> Aim of the task:
Output every record exactly and leave each picture out.

* * * * *

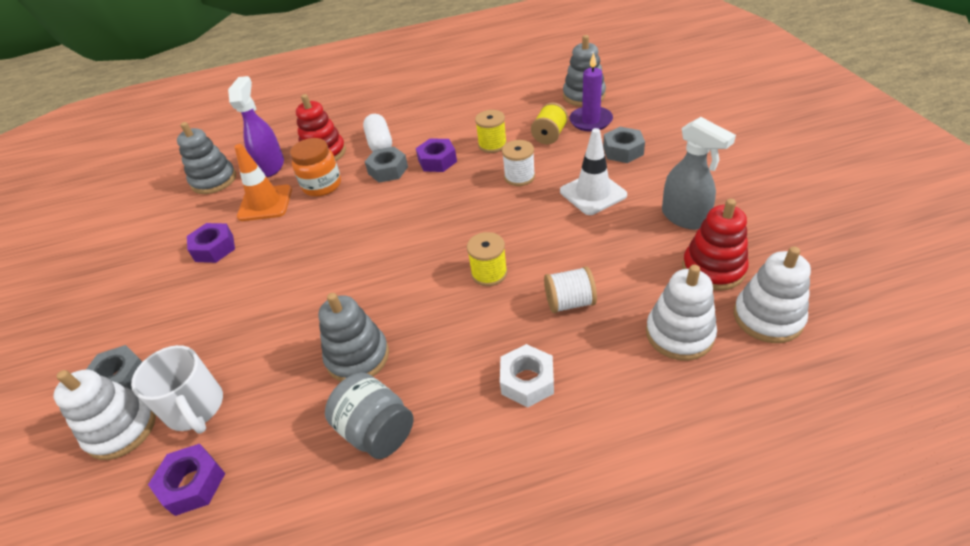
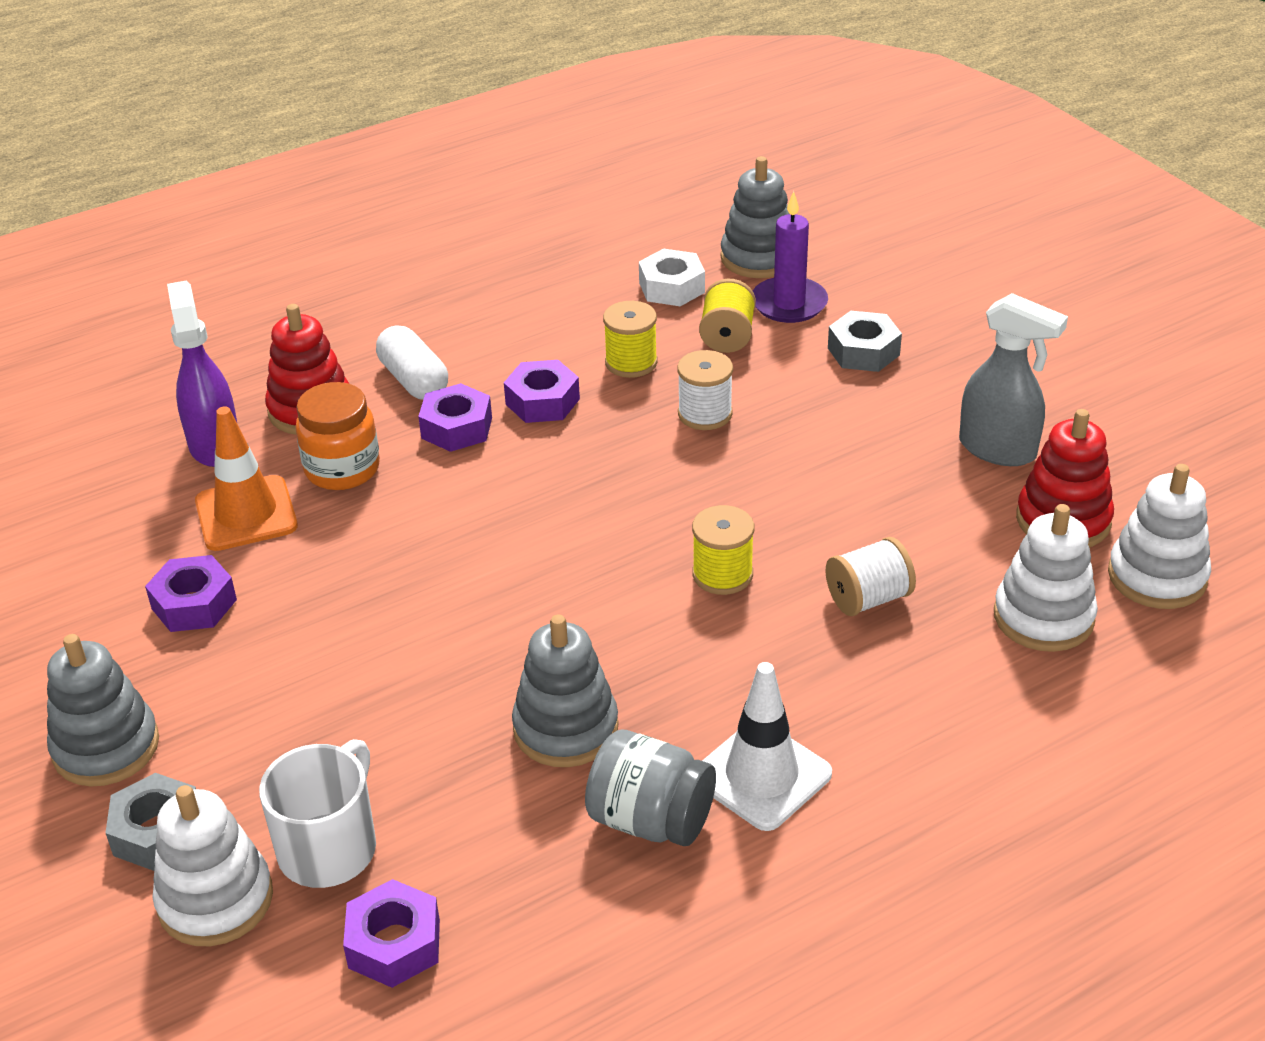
camera: 20 degrees left, 5 degrees down
(196, 408) = (329, 847): white mug -> white mug turned 105 degrees counterclockwise
(214, 180) = (108, 485): grey stacking toy -> grey stacking toy (106, 747)
(388, 170) = (456, 428): grey nut -> purple nut
(527, 381) = (849, 715): white nut -> white nut (672, 287)
(593, 193) = (840, 428): white traffic cone -> white traffic cone (761, 775)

* * * * *

> Solution to this task:
camera: 20 degrees left, 5 degrees down
(196, 408) = (329, 847): white mug -> white mug turned 105 degrees counterclockwise
(214, 180) = (108, 485): grey stacking toy -> grey stacking toy (106, 747)
(388, 170) = (456, 428): grey nut -> purple nut
(527, 381) = (849, 715): white nut -> white nut (672, 287)
(593, 193) = (840, 428): white traffic cone -> white traffic cone (761, 775)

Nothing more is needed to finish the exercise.